[SUPPLIED MATERIAL — start]

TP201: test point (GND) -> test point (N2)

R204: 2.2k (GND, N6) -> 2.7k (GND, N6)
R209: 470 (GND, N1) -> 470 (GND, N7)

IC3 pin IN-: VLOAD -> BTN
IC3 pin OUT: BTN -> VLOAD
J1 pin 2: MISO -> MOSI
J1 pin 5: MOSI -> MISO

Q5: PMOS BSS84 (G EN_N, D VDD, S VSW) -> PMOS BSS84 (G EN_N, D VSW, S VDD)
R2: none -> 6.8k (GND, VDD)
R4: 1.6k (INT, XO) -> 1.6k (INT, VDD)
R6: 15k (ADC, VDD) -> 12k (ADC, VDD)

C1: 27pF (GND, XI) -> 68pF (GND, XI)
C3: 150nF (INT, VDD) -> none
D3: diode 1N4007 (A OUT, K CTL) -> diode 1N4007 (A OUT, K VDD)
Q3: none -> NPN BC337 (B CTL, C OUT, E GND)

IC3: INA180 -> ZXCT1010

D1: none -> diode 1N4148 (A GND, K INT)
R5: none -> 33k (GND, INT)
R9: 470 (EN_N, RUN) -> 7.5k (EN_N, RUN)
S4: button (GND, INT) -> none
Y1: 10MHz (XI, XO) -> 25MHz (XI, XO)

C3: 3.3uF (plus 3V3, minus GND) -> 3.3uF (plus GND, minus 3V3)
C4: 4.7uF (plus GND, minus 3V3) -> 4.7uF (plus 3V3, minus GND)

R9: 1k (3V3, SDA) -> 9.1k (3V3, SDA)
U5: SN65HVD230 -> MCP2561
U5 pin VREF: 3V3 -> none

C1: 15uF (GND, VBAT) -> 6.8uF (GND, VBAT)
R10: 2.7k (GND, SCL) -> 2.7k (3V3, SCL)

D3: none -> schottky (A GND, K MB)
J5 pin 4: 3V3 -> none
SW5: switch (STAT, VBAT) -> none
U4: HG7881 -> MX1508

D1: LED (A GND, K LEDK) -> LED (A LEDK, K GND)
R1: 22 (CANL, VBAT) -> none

[SUPPLIED MATERIAL — finish]

Extract the lines above from the one containing "Y1: 10MHz (XI, XO) -> 25MHz (XI, XO)" to the last line, both included, exactly as written.

WORKED SOLUTION:
Y1: 10MHz (XI, XO) -> 25MHz (XI, XO)

C3: 3.3uF (plus 3V3, minus GND) -> 3.3uF (plus GND, minus 3V3)
C4: 4.7uF (plus GND, minus 3V3) -> 4.7uF (plus 3V3, minus GND)

R9: 1k (3V3, SDA) -> 9.1k (3V3, SDA)
U5: SN65HVD230 -> MCP2561
U5 pin VREF: 3V3 -> none

C1: 15uF (GND, VBAT) -> 6.8uF (GND, VBAT)
R10: 2.7k (GND, SCL) -> 2.7k (3V3, SCL)

D3: none -> schottky (A GND, K MB)
J5 pin 4: 3V3 -> none
SW5: switch (STAT, VBAT) -> none
U4: HG7881 -> MX1508

D1: LED (A GND, K LEDK) -> LED (A LEDK, K GND)
R1: 22 (CANL, VBAT) -> none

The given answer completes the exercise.